- What you have to do -
All lines from the top of the records below through the line holding "camera: 75 degrees left, 20 degrees up", and only those, should be printed exactly, minus the pictures.

Data items:
^^^^
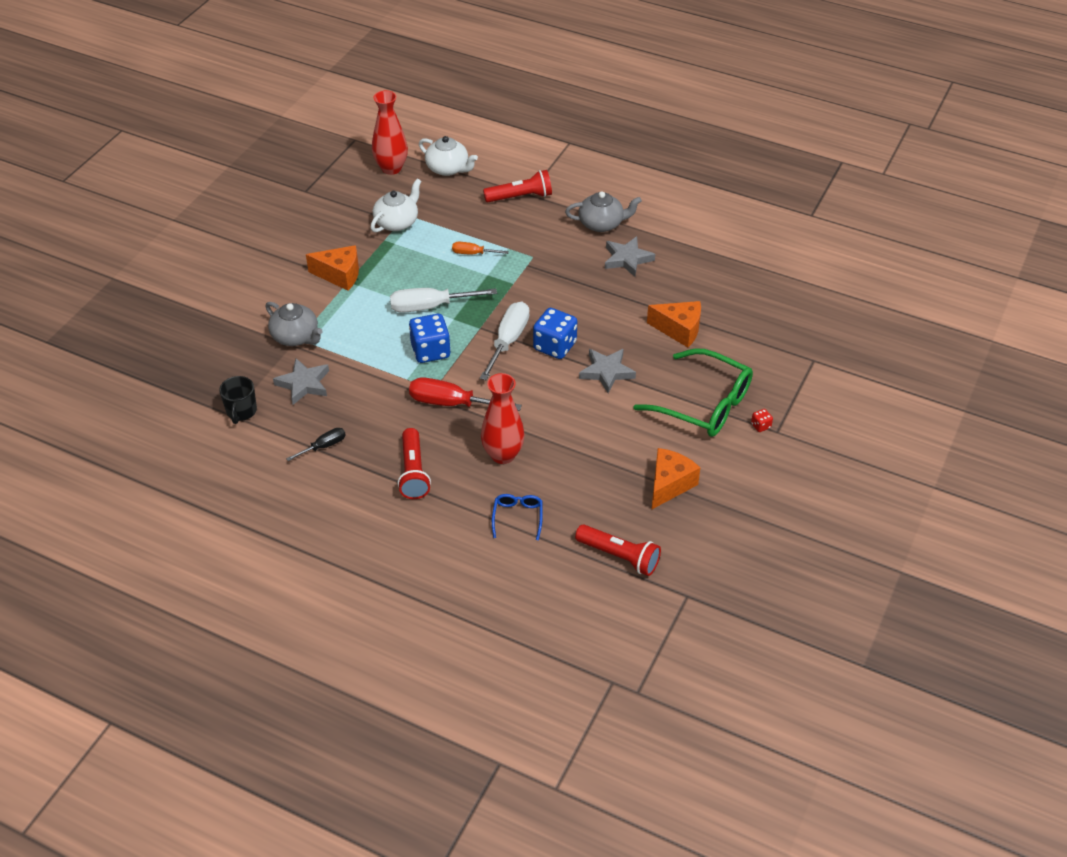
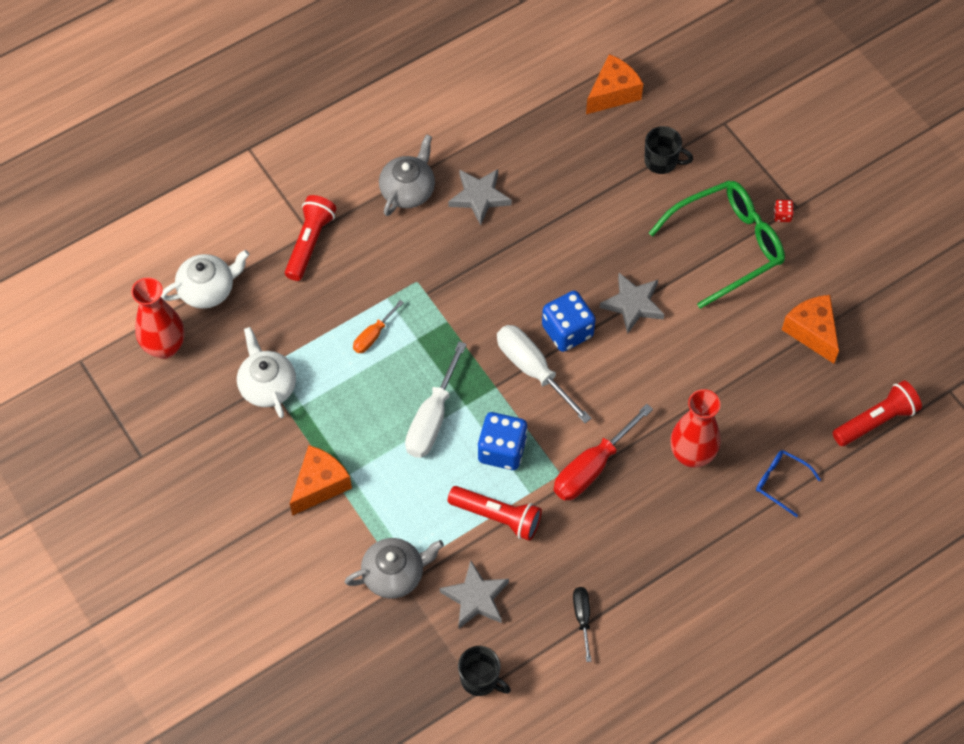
camera: 60 degrees left, 15 degrees up
(413, 472) = (668, 548): red flashlight -> red flashlight (497, 517)
(679, 330) = (613, 209): orange cheese -> orange cheese (613, 93)
(745, 339) = (662, 161): none -> black mug

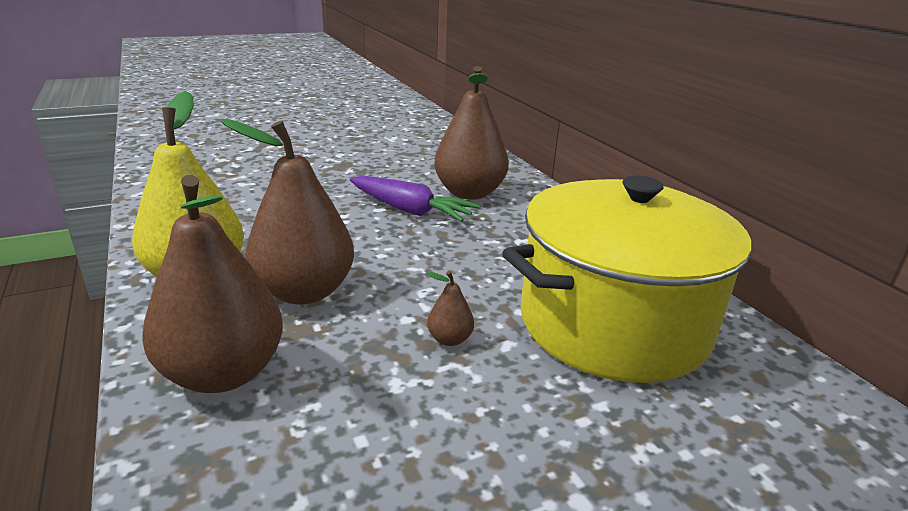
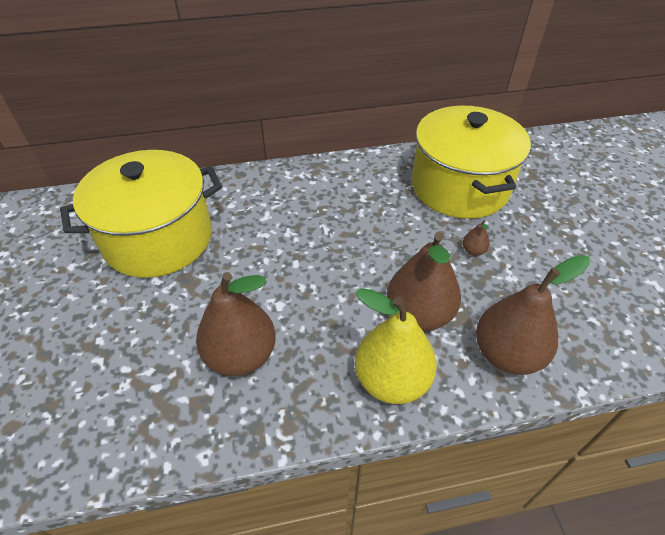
camera: 75 degrees left, 20 degrees up
(394, 148) = (158, 238): none -> yellow pot
(410, 210) = (303, 245): purple carrot -> none
(469, 193) = (281, 207): brown pear -> brown pear (241, 355)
^^^^
- Answer section -
camera: 60 degrees left, 15 degrees up
(413, 472) = (668, 548): red flashlight -> red flashlight (497, 517)
(679, 330) = (613, 209): orange cheese -> orange cheese (613, 93)
(745, 339) = (662, 161): none -> black mug

camera: 75 degrees left, 20 degrees up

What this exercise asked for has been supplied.